**TASK DIRECTIONS**.
With the line containing "Q203: PNP (B" as the start and the line containing "J101 pin 2: COM -> none" as the end, transcribe that span of the entries below exactly, including both.

**INPUT MATERIAL**.
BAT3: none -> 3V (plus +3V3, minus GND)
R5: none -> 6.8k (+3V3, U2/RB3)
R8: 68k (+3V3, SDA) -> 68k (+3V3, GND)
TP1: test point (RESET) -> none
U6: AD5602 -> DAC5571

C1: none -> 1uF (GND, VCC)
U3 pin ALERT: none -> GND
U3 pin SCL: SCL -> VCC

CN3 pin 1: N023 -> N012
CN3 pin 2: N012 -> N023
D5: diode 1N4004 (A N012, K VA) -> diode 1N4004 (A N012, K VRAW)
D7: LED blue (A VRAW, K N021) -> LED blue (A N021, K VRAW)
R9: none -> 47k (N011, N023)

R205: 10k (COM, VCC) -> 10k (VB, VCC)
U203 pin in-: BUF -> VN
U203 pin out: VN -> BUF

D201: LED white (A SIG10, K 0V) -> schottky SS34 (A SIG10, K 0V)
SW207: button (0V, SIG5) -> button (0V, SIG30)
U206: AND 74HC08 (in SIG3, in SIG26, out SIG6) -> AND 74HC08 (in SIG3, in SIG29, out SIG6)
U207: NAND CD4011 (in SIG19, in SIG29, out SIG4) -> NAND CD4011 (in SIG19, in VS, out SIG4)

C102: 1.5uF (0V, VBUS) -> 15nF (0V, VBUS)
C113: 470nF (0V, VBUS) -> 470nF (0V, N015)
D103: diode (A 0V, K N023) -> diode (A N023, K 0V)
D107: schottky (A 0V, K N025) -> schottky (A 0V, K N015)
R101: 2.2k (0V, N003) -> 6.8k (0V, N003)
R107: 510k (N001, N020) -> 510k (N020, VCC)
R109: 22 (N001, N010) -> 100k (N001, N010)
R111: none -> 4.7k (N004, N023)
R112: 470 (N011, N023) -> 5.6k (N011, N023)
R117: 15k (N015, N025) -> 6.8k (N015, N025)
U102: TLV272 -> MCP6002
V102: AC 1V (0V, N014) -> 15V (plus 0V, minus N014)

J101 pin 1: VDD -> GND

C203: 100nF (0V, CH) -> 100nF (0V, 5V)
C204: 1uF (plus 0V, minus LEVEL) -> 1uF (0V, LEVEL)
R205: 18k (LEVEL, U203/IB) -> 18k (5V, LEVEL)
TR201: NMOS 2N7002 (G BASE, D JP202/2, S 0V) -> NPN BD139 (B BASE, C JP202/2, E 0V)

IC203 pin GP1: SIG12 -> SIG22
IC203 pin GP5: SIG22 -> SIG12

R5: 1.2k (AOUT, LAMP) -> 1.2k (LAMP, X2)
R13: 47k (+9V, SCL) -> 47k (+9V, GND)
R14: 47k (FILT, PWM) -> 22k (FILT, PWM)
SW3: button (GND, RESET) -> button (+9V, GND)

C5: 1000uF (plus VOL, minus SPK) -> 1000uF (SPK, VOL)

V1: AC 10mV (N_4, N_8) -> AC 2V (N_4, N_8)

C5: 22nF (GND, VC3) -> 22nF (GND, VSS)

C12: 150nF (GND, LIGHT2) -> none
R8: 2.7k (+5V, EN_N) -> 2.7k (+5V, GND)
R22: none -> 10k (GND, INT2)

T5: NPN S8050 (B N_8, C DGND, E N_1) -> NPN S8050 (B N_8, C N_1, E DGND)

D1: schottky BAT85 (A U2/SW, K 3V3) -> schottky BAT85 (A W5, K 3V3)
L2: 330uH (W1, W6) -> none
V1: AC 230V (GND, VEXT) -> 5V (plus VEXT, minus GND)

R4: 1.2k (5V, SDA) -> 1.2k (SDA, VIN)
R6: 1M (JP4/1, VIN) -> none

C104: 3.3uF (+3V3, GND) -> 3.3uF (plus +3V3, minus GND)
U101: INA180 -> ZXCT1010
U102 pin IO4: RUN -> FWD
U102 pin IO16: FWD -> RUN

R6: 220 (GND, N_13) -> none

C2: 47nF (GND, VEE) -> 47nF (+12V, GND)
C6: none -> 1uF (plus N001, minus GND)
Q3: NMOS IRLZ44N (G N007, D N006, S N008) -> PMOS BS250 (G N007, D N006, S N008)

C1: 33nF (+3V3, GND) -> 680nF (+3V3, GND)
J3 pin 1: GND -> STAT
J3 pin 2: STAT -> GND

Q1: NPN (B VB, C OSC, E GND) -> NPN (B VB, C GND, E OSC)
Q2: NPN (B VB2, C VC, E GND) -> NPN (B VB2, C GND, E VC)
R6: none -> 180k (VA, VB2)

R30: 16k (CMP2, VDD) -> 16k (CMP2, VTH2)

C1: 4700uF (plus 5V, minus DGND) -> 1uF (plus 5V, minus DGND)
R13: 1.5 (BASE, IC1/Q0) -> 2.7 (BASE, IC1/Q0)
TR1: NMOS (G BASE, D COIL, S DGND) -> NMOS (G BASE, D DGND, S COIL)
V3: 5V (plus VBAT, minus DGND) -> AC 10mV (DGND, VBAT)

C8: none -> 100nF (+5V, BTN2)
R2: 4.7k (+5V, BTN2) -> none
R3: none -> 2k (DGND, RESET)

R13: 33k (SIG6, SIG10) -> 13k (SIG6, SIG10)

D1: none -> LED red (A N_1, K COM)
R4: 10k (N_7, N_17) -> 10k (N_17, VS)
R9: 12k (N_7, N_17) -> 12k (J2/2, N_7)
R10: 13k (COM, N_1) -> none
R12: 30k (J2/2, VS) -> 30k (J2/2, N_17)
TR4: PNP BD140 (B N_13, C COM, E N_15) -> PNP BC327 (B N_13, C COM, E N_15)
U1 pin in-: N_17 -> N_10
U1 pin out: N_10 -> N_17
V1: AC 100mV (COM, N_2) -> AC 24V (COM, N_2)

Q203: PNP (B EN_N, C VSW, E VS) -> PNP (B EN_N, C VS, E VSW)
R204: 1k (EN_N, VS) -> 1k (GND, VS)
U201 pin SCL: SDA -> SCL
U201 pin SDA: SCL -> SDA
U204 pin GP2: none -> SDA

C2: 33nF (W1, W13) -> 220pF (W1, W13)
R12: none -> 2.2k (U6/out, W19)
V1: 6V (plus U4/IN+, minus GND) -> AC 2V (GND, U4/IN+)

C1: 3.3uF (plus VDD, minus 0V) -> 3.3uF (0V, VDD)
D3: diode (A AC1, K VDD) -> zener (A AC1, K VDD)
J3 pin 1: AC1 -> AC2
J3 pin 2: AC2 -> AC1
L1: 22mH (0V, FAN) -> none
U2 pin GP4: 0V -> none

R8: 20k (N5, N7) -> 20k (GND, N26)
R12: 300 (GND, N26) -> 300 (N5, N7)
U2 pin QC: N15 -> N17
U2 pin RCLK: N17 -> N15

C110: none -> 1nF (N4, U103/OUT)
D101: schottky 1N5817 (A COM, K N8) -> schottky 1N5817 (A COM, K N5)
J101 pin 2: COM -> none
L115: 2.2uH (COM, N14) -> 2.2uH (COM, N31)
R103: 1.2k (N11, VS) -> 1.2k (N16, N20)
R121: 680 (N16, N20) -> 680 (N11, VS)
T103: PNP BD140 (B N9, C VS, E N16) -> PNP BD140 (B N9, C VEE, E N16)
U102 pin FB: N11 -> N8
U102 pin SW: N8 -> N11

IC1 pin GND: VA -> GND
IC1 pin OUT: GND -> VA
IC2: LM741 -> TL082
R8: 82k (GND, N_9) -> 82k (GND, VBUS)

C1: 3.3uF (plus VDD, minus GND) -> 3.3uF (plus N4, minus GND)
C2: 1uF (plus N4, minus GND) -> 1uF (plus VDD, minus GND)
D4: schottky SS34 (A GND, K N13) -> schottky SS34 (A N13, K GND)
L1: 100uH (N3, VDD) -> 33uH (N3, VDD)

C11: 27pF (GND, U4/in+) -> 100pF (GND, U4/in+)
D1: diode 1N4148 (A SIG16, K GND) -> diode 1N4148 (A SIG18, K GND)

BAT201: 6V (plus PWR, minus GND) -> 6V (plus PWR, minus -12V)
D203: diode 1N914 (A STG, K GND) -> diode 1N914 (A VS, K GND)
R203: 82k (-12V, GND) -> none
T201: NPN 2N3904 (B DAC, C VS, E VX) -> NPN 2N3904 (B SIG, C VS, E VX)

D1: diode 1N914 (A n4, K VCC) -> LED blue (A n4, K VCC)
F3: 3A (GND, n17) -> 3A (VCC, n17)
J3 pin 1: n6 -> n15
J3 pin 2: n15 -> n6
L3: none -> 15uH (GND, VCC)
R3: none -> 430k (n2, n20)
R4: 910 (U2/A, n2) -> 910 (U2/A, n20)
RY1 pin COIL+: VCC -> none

**RESPONSE**.
Q203: PNP (B EN_N, C VSW, E VS) -> PNP (B EN_N, C VS, E VSW)
R204: 1k (EN_N, VS) -> 1k (GND, VS)
U201 pin SCL: SDA -> SCL
U201 pin SDA: SCL -> SDA
U204 pin GP2: none -> SDA

C2: 33nF (W1, W13) -> 220pF (W1, W13)
R12: none -> 2.2k (U6/out, W19)
V1: 6V (plus U4/IN+, minus GND) -> AC 2V (GND, U4/IN+)

C1: 3.3uF (plus VDD, minus 0V) -> 3.3uF (0V, VDD)
D3: diode (A AC1, K VDD) -> zener (A AC1, K VDD)
J3 pin 1: AC1 -> AC2
J3 pin 2: AC2 -> AC1
L1: 22mH (0V, FAN) -> none
U2 pin GP4: 0V -> none

R8: 20k (N5, N7) -> 20k (GND, N26)
R12: 300 (GND, N26) -> 300 (N5, N7)
U2 pin QC: N15 -> N17
U2 pin RCLK: N17 -> N15

C110: none -> 1nF (N4, U103/OUT)
D101: schottky 1N5817 (A COM, K N8) -> schottky 1N5817 (A COM, K N5)
J101 pin 2: COM -> none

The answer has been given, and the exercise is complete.